(Before-and-after object listings)
————

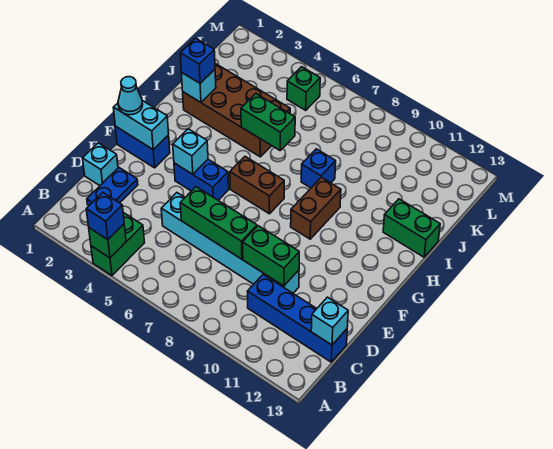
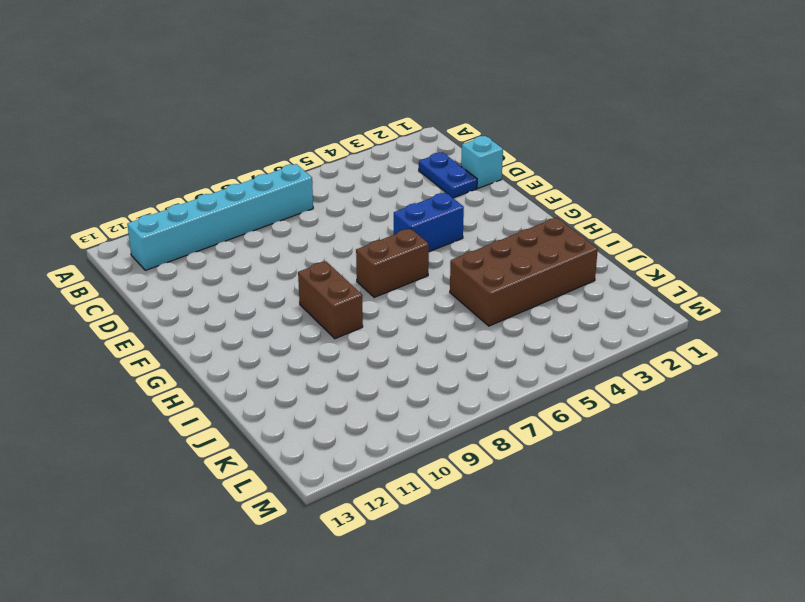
cyan 1x6 brick [127,164,313,270] -> cyan 1x6 brick moved to [161,193,299,293]
none -> green 1x2 brick [91,213,145,276]
none -> blue 1x4 brick [247,275,347,362]
none -> blue 1x2 brick [115,126,170,168]

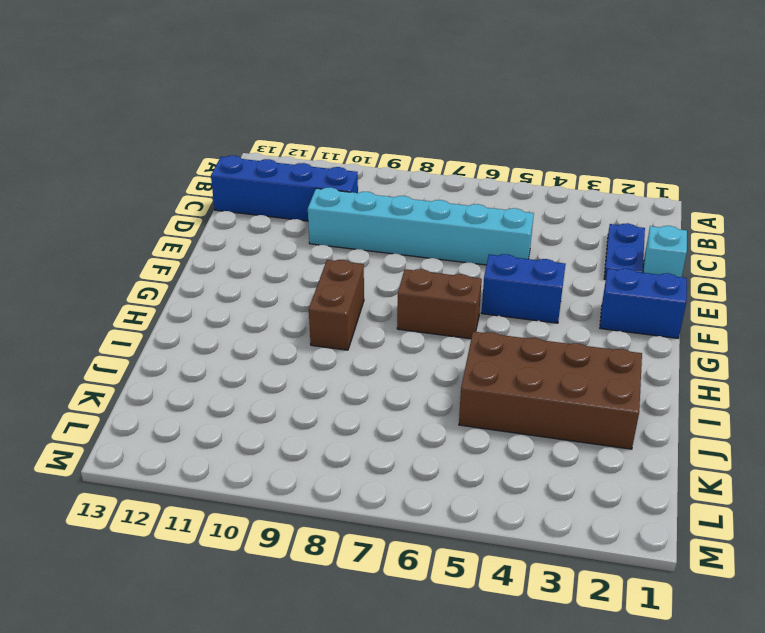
none -> green 1x2 brick [91,213,145,276]
none -> blue 1x1 brick [301,149,336,188]
none -> green 1x2 brick [383,199,440,257]

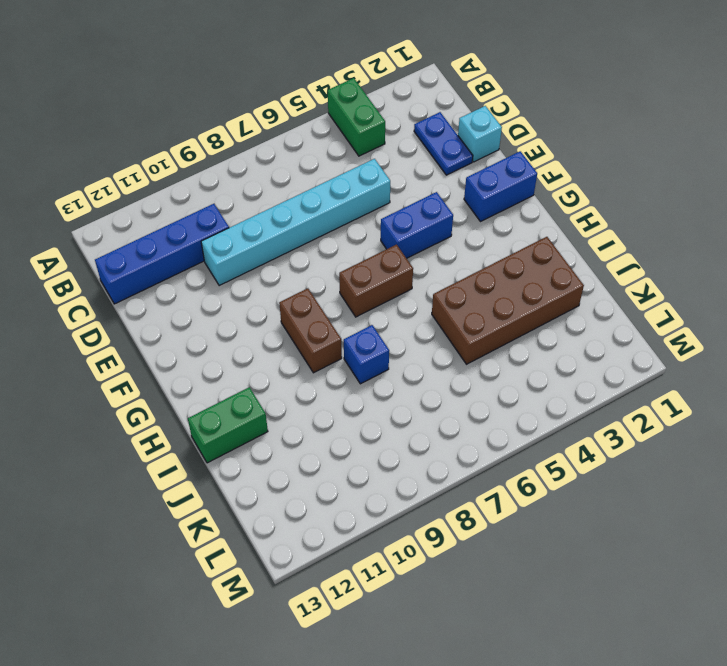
none -> green 1x1 brick [287,67,320,110]
none -> green 1x1 brick [89,224,126,258]
none -> cyan 1x1 brick [311,297,348,345]

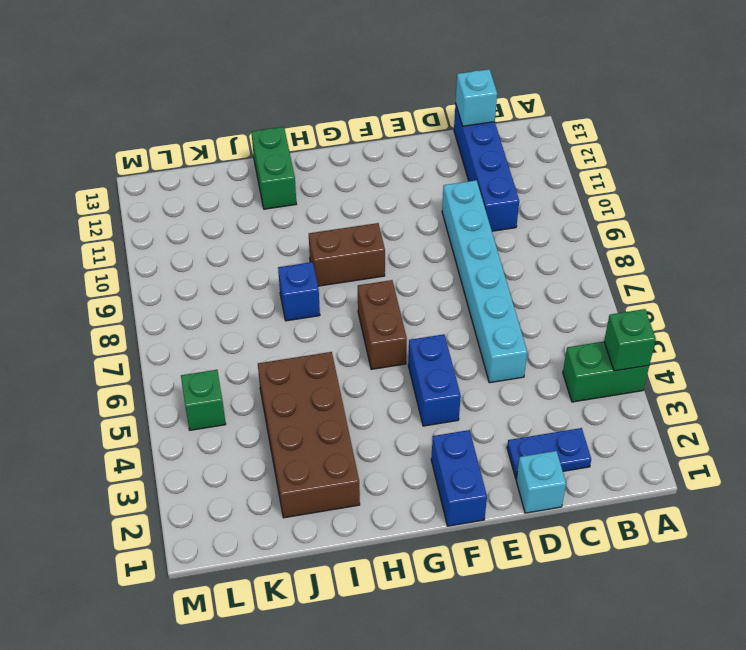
none -> green 1x3 brick [180,187,257,259]
none -> green 1x2 brick [243,226,299,286]
none -> cyan 1x2 brick [113,101,169,150]

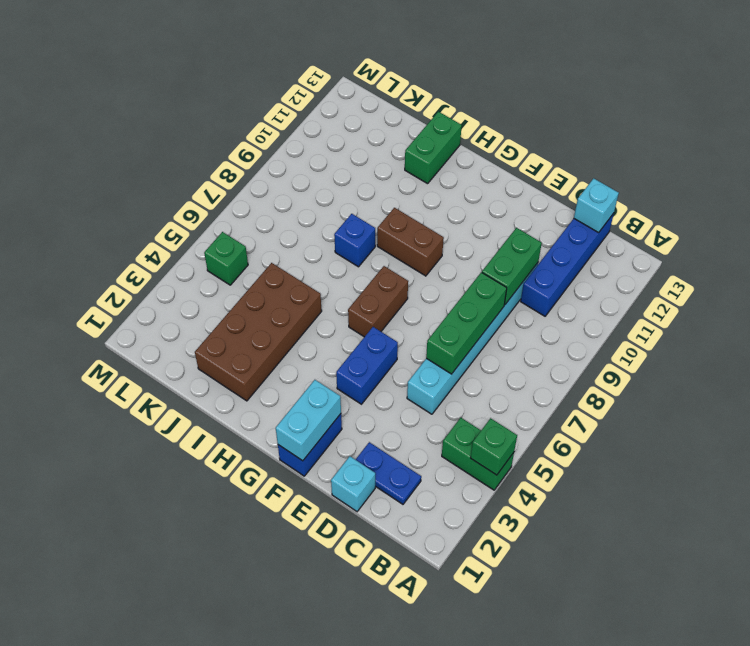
none -> cyan 1x1 brick [173,129,208,174]
none -> cyan 1x1 brick [181,69,216,102]
none -> green 1x2 brick [241,94,295,150]

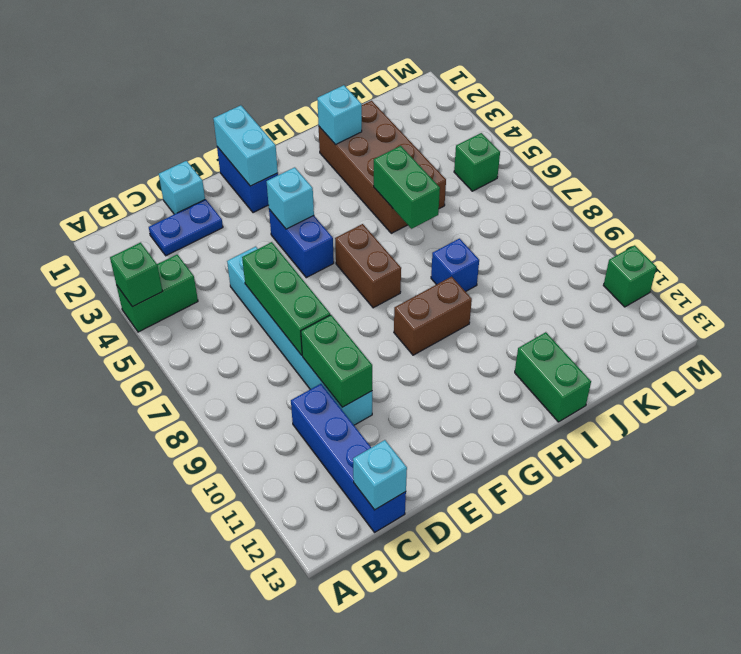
green 1x1 brick [603,245,657,307] -> none
none -> blue 1x1 brick [86,193,124,240]
none -> cyan 1x1 cone [118,77,143,115]
none -> blue 1x1 brick [180,38,215,83]

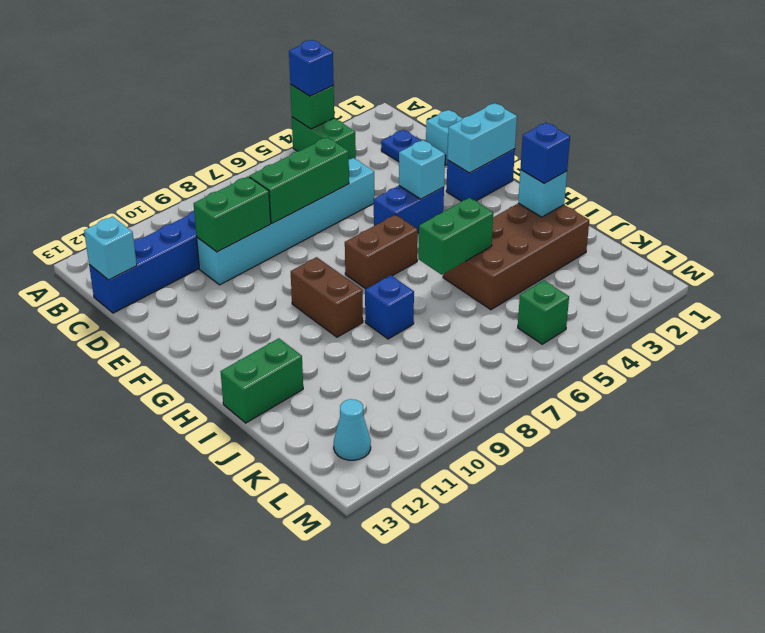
cyan 1x1 cone [334,399,371,460] -> cyan 1x1 cone moved to [118,77,143,115]

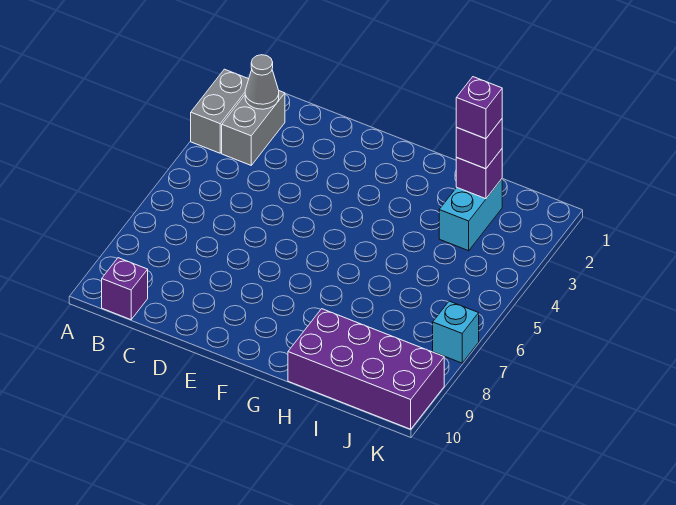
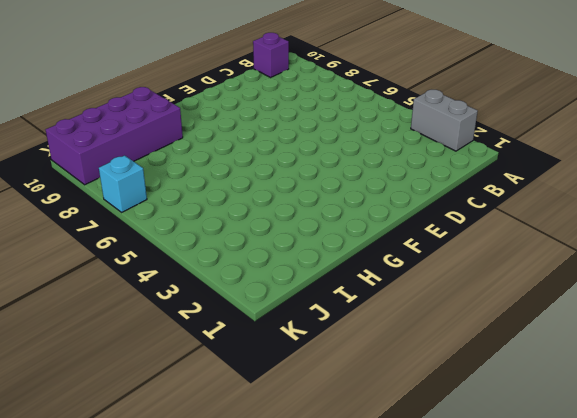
none -> grey 1x2 brick [222,91,285,165]
none -> cyan 1x2 brick [439,179,502,251]

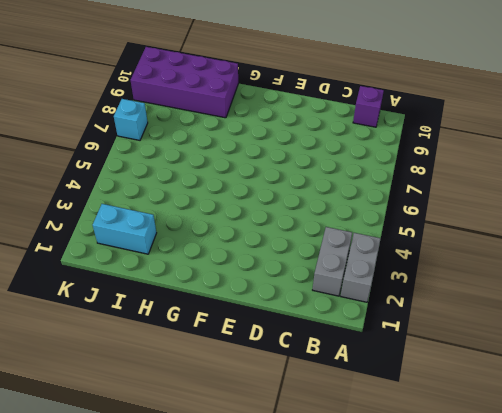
cyan 1x2 brick [93,204,156,254] -> cyan 1x2 brick turned to [439,179,502,251]
none -> grey 1x1 cone [245,55,279,109]
none -> purple 1x1 brick [456,149,502,199]

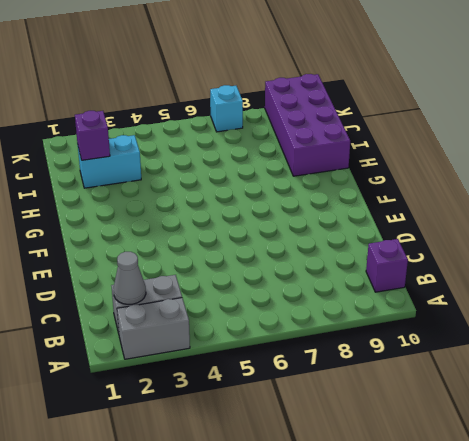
none -> purple 1x1 brick [456,119,502,169]
none -> purple 1x1 brick [456,77,502,139]

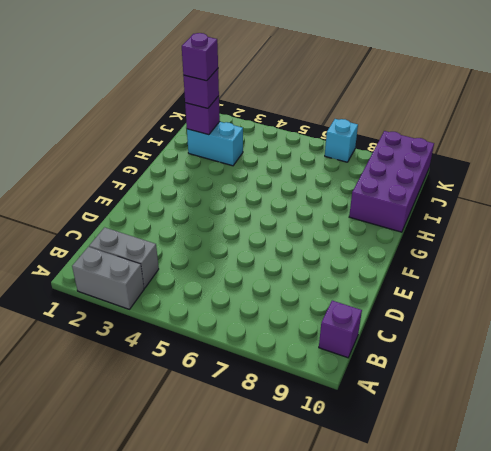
none -> grey 1x1 cone [245,55,279,109]

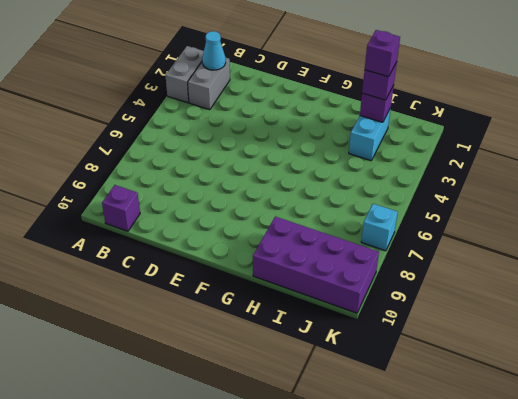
cyan 1x1 cone [202,31,226,70] -> grey 1x1 cone [245,55,279,109]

————

■ Exercise requirements
Wherever the word "purple" appears in a line of the data above, copy that line.

■ Result of this task
none -> purple 1x1 brick [456,149,502,199]
none -> purple 1x1 brick [456,119,502,169]
none -> purple 1x1 brick [456,77,502,139]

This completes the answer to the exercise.